▶ [RECORDED DATA]
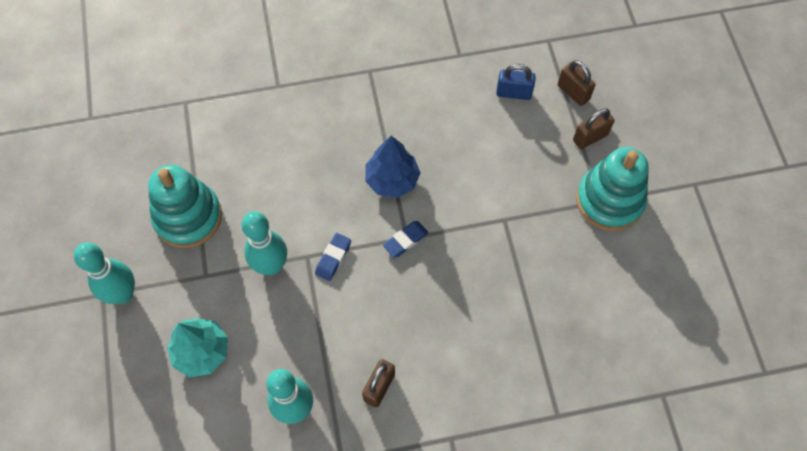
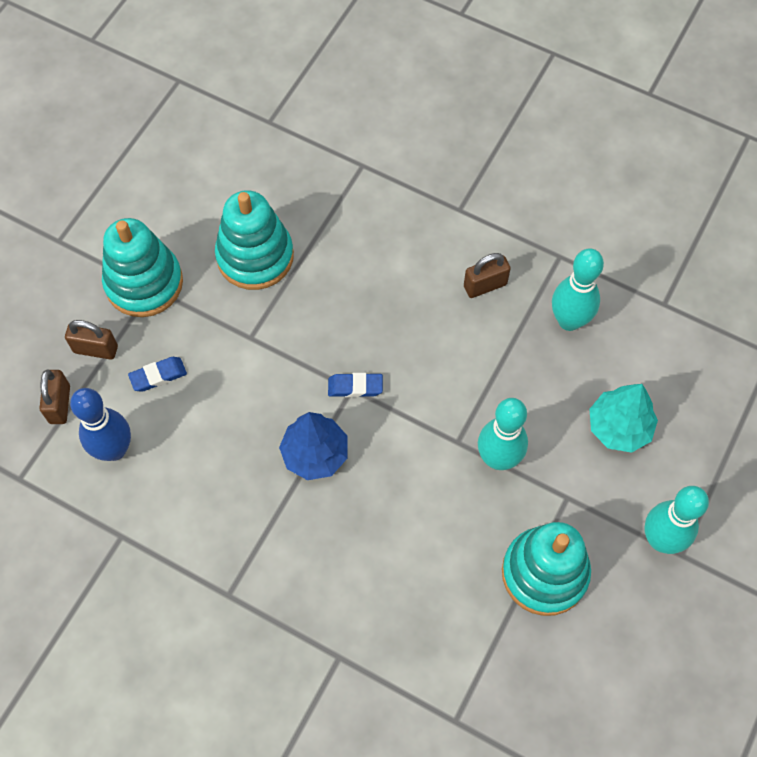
camera: 140 degrees left, 0 degrees up
(333, 258) = (435, 421): blue eraser -> blue eraser (158, 376)
(513, 93) = (114, 449): blue padlock -> blue bowling pin
(559, 277) = (255, 256): none -> turquoise stacking toy

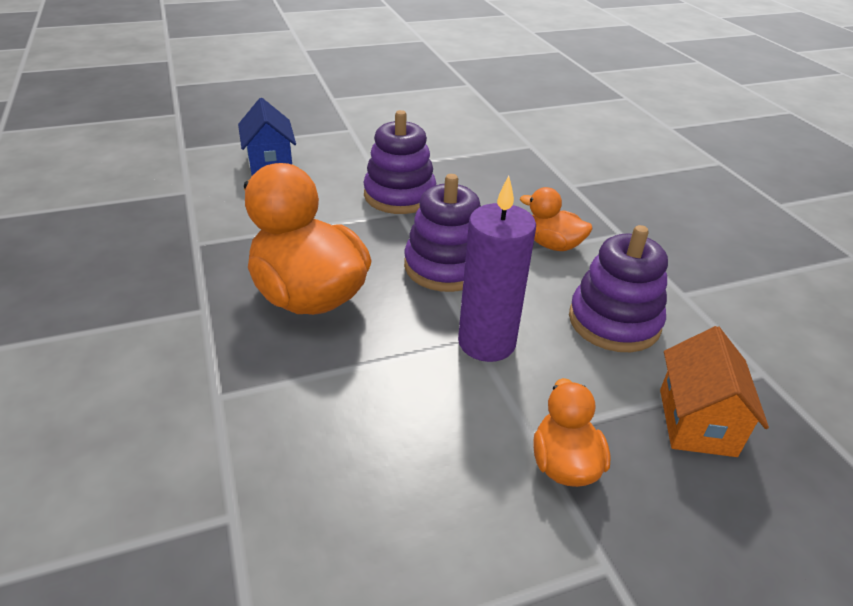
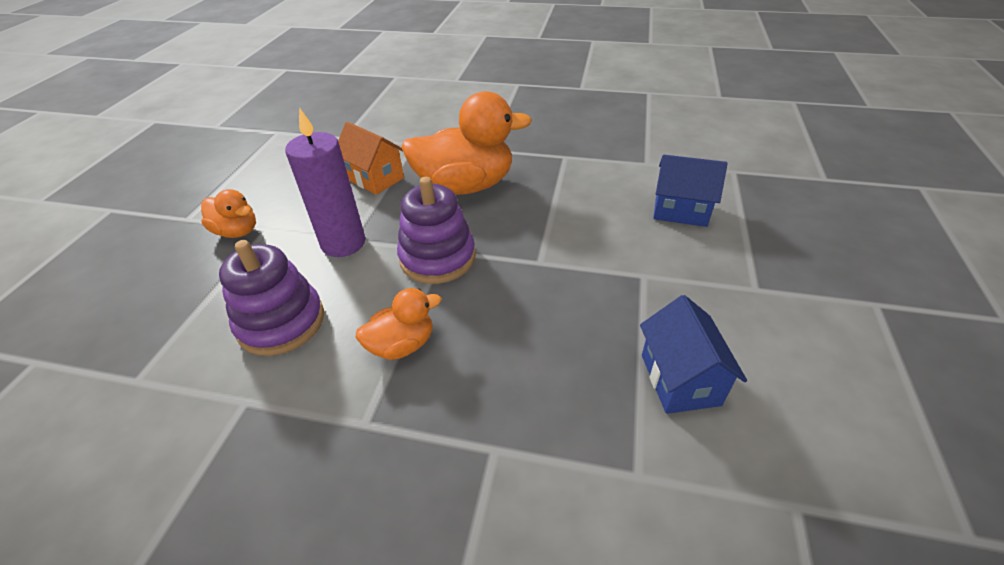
camera: 125 degrees right, 5 degrees up
(399, 195) = (569, 273): purple stacking toy -> none
(457, 143) = (680, 379): none -> blue house
(697, 422) = (174, 304): orange house -> orange house (375, 178)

▶ [ASSIGNMENT] Nothing but the exact lines of the data above, from the line containing "(457, 143) = (680, 379): none -> blue house" through the last, should appear in the answer.

▶ [WRITTEN ANSWER]
(457, 143) = (680, 379): none -> blue house
(697, 422) = (174, 304): orange house -> orange house (375, 178)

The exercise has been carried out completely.